=== WORK TASK ===
Search the records below for "none"; copy each line that has it.

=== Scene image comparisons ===

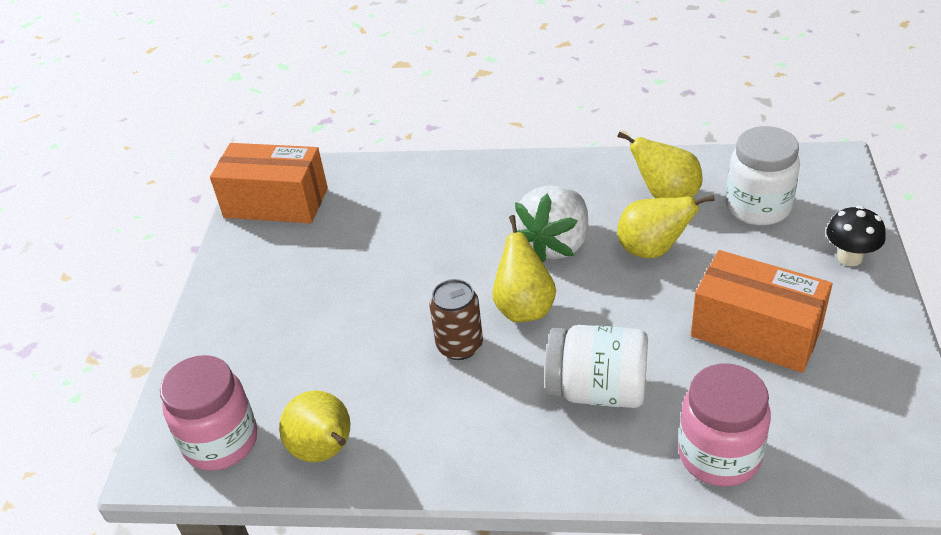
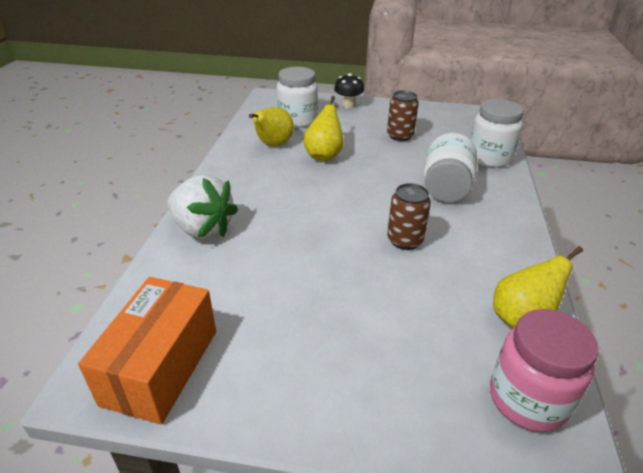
camera: 90 degrees left, 5 degrees down
yellow pear [492,215,556,322] -> none
white strawberry [515,186,588,262] -> white strawberry moved to [168,175,238,239]
pink jar [678,364,771,487] -> white jar [470,99,524,168]
orange box [691,250,832,373] -> brown can [387,91,419,141]

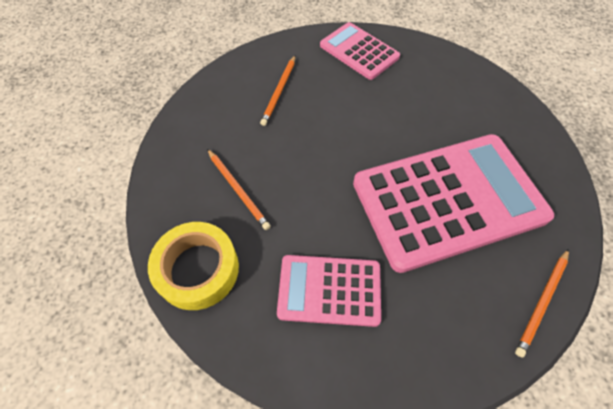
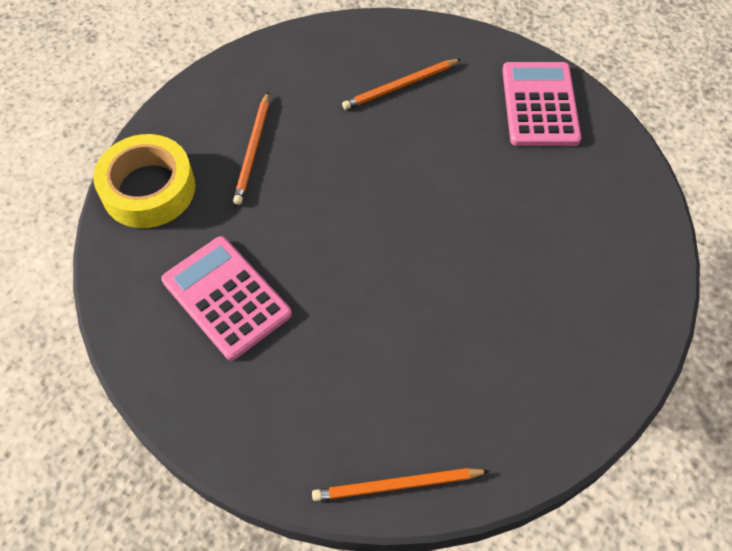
camera: 45 degrees right, 0 degrees up
pink calculator [353,134,554,273] -> none

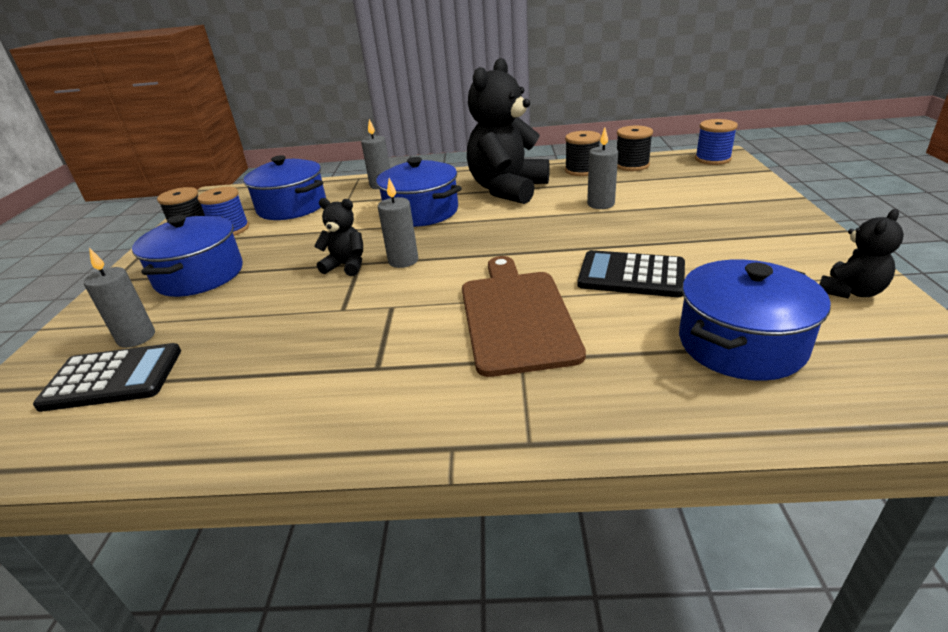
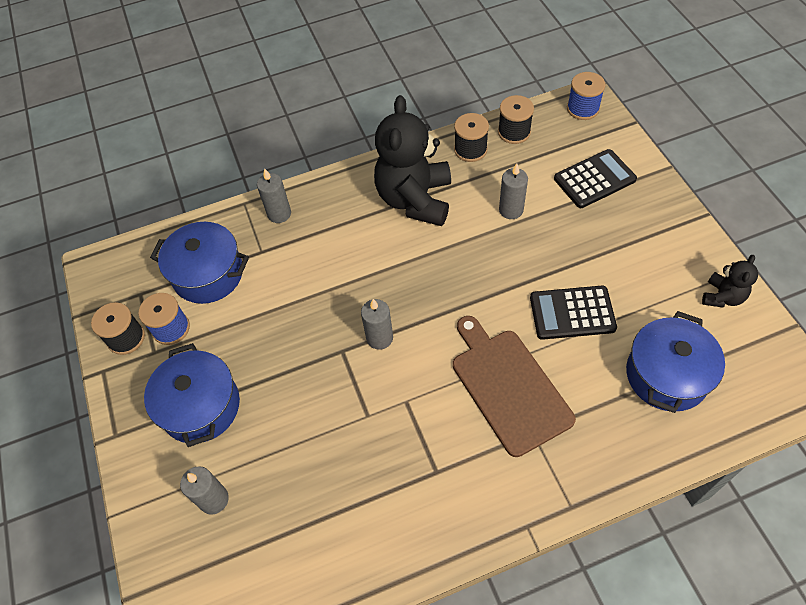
camera: 20 degrees left, 25 degrees up
black calculator [33,343,181,412] -> black calculator moved to [554,149,637,208]
black teddy bear [314,198,363,276] -> none
blue pot [376,157,462,227] -> none

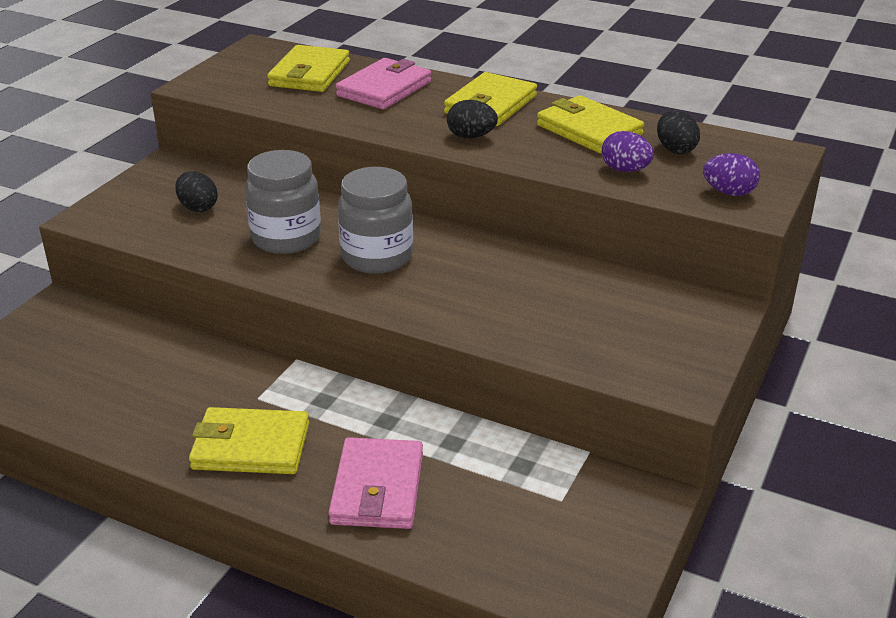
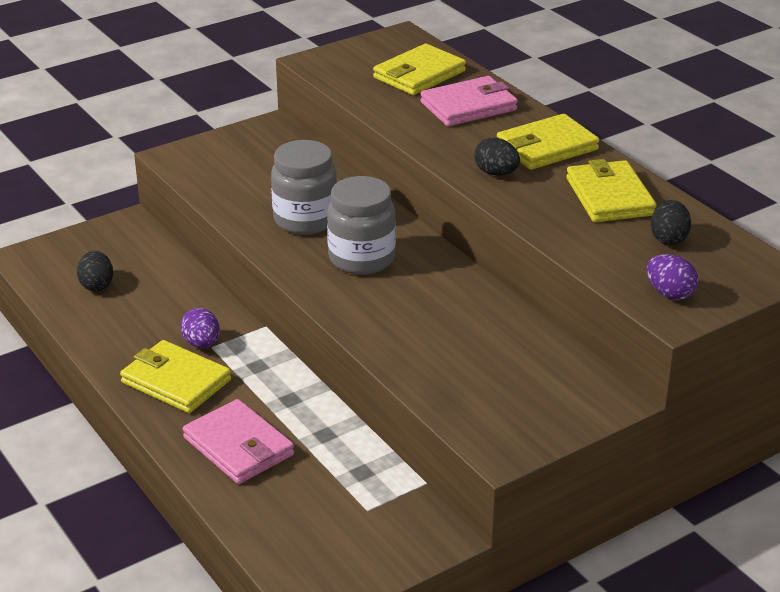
camera: 30 degrees right, 0 degrees up
black egg [175,171,218,212] -> black egg moved to [77,251,113,291]
pink wallet [328,437,423,529] -> pink wallet turned 75 degrees counterclockwise [183,399,294,484]
purple egg [602,131,654,172] -> purple egg moved to [180,308,220,348]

=== ANSWER BOX ===
yellow pear [492,215,556,322] -> none
pink calculator [353,134,554,273] -> none
black teddy bear [314,198,363,276] -> none
blue pot [376,157,462,227] -> none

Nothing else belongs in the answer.